Each line below from the one containing "IMU2 pin SDA: none -> B7" through the one containing "OLED3 pin GND: none -> GND" should be output exactly as it stands, and no other line should appear.

**LISTED ENTRIES:**
........

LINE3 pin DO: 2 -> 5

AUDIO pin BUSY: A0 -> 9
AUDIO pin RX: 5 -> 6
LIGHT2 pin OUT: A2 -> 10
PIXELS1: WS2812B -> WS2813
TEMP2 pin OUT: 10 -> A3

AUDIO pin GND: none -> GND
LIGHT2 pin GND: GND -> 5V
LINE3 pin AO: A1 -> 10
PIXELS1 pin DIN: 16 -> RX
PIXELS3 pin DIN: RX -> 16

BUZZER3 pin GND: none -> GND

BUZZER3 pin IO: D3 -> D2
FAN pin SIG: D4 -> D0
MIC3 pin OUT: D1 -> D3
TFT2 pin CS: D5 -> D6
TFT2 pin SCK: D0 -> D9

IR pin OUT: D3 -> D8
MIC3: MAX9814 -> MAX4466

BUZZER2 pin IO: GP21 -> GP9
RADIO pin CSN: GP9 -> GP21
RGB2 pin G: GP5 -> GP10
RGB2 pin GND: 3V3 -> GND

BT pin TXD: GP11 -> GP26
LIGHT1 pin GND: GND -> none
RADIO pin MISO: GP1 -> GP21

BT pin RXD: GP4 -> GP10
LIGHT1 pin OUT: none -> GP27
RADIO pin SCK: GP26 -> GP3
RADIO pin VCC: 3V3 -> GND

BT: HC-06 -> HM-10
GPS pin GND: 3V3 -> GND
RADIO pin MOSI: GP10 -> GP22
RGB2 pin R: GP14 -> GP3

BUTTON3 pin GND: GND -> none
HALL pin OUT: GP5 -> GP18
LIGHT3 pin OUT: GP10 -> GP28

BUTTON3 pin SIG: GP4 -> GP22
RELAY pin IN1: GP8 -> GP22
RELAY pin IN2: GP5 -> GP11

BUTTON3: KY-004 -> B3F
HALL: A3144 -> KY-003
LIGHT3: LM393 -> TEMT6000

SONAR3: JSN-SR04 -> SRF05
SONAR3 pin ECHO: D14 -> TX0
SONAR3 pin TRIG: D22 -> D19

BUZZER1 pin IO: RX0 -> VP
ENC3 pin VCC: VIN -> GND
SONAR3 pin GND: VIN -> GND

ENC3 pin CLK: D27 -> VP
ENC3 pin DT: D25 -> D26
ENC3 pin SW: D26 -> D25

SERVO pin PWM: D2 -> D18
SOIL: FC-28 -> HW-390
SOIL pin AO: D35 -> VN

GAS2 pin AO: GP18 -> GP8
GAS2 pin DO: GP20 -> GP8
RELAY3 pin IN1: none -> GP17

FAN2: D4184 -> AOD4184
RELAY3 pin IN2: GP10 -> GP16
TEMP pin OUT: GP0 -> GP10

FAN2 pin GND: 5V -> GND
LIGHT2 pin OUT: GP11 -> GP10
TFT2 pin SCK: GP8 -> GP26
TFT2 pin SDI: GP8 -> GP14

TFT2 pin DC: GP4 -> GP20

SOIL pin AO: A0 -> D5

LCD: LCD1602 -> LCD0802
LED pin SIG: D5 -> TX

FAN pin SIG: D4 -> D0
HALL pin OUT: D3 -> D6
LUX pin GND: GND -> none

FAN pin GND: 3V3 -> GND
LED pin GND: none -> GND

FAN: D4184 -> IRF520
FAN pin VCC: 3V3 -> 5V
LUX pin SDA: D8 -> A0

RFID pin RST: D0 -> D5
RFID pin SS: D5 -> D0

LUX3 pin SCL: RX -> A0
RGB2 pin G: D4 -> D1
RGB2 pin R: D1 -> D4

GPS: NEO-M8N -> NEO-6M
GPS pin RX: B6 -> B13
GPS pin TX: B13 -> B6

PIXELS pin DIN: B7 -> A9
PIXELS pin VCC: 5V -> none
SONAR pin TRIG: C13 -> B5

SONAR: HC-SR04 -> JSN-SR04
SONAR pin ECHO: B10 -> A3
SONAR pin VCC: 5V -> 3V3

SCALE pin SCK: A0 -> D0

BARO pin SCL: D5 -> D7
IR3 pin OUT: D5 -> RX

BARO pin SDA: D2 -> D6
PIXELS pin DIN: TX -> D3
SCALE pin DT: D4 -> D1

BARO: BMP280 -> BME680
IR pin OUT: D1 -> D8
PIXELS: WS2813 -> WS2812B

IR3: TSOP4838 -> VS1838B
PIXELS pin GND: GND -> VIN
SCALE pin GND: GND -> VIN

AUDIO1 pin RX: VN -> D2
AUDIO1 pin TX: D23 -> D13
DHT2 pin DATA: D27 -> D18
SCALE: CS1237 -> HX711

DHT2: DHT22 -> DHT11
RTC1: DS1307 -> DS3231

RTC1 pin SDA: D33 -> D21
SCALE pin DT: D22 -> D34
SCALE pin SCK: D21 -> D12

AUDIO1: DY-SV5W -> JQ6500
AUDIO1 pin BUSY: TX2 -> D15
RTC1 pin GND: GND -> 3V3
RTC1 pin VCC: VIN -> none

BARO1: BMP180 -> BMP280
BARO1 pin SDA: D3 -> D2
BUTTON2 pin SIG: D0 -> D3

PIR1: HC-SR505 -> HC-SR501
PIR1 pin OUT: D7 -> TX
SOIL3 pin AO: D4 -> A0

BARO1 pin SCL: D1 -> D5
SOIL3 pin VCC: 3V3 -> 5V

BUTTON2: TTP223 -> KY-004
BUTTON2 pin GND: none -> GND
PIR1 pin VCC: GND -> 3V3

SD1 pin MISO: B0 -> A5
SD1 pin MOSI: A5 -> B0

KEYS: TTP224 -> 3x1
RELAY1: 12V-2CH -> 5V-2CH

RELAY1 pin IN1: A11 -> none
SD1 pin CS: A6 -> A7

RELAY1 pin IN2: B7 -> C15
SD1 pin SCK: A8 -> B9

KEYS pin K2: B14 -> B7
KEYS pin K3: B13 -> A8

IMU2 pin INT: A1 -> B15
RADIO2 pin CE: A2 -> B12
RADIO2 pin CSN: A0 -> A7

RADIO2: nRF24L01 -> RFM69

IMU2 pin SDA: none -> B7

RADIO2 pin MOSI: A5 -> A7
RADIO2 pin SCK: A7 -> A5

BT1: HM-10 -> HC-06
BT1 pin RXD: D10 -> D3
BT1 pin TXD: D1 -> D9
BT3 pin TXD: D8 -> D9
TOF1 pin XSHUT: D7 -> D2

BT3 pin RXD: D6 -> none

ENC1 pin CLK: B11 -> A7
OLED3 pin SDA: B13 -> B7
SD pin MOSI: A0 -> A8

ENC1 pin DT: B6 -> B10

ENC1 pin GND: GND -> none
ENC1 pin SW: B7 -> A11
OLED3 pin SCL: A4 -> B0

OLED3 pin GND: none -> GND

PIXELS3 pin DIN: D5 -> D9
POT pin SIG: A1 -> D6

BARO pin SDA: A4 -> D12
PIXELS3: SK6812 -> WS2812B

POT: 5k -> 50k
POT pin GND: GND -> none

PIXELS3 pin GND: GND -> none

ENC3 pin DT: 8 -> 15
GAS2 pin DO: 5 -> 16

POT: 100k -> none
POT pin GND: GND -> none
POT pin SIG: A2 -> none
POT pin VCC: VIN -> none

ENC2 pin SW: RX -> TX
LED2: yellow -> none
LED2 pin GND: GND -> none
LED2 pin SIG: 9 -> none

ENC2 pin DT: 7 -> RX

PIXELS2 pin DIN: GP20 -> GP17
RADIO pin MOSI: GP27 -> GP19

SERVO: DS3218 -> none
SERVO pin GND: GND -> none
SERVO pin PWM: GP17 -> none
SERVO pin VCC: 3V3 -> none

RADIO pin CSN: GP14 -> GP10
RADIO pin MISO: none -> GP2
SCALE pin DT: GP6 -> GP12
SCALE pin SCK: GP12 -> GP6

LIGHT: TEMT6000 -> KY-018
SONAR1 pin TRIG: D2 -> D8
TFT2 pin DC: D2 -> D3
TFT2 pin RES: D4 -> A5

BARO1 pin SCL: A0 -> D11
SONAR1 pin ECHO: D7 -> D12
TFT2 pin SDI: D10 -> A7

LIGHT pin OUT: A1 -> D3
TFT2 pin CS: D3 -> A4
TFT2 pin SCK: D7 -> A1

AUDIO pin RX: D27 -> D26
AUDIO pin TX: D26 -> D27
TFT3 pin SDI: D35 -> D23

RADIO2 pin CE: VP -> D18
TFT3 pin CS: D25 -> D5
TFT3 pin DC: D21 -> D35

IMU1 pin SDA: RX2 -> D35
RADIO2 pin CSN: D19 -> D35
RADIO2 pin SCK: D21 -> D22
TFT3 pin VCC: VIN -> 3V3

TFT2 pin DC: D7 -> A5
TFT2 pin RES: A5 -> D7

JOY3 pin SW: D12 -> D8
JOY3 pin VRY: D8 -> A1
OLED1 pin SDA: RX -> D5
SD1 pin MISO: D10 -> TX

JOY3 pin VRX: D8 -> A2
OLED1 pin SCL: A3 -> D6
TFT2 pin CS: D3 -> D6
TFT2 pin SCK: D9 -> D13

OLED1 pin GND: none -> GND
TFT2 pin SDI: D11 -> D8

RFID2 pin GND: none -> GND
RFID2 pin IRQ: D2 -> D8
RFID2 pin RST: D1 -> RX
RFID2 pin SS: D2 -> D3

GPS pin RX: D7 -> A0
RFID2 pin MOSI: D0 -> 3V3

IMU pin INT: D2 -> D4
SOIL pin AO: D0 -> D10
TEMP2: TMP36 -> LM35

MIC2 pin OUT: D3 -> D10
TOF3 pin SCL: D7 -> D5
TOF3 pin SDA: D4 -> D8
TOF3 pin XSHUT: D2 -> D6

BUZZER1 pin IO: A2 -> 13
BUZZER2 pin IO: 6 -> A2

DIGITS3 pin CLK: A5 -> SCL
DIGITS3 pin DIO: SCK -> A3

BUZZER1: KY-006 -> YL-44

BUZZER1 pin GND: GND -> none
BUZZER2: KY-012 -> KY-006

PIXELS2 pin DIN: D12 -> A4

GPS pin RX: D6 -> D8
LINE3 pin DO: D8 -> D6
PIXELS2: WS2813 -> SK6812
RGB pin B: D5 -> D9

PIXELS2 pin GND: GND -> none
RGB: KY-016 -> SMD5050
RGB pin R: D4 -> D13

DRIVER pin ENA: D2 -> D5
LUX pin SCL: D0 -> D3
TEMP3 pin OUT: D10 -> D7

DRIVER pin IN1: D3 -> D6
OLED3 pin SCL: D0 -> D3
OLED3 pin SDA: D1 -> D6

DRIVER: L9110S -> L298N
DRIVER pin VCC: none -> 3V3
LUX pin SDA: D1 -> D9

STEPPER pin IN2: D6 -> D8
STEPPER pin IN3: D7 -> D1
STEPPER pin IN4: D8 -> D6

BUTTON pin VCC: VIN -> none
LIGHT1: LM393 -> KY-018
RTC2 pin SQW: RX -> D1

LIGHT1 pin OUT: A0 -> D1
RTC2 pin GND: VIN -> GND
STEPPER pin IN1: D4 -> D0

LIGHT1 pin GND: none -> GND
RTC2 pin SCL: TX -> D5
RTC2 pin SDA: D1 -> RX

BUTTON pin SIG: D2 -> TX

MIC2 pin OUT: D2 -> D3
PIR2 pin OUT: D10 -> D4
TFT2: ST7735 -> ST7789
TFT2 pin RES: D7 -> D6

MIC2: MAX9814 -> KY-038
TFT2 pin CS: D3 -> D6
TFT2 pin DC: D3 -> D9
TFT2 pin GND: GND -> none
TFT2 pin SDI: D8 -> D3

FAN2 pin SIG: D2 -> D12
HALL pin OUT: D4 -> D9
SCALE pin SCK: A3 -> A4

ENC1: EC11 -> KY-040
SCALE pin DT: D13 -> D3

........

**PROBLEM SOLUTION:**
IMU2 pin SDA: none -> B7

RADIO2 pin MOSI: A5 -> A7
RADIO2 pin SCK: A7 -> A5

BT1: HM-10 -> HC-06
BT1 pin RXD: D10 -> D3
BT1 pin TXD: D1 -> D9
BT3 pin TXD: D8 -> D9
TOF1 pin XSHUT: D7 -> D2

BT3 pin RXD: D6 -> none

ENC1 pin CLK: B11 -> A7
OLED3 pin SDA: B13 -> B7
SD pin MOSI: A0 -> A8

ENC1 pin DT: B6 -> B10

ENC1 pin GND: GND -> none
ENC1 pin SW: B7 -> A11
OLED3 pin SCL: A4 -> B0

OLED3 pin GND: none -> GND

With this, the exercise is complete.